Show every line of the data that contains the string "blue".
[Opening DATA RECORDS section]
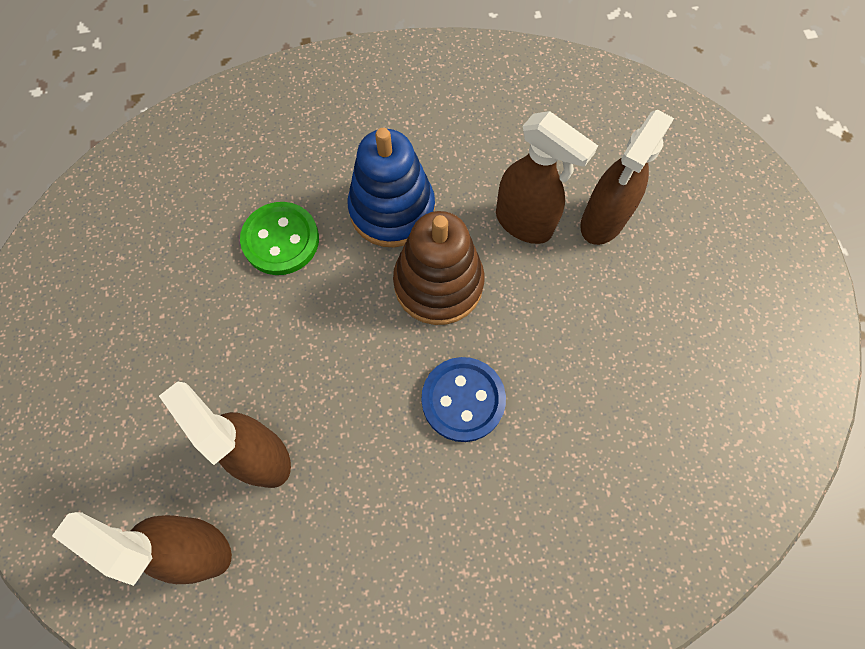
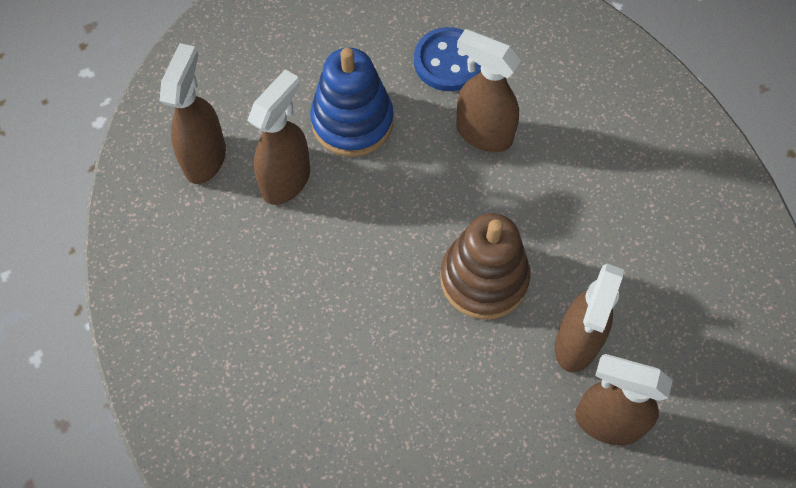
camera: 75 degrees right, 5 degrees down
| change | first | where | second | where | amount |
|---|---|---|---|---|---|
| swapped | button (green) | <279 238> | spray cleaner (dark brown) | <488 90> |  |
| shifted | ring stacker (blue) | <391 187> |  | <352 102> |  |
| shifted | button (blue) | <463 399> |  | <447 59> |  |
[Closing DATA RECORDS section]
** RESPONSE TO THIS TASK **
| shifted | ring stacker (blue) | <391 187> |  | <352 102> |  |
| shifted | button (blue) | <463 399> |  | <447 59> |  |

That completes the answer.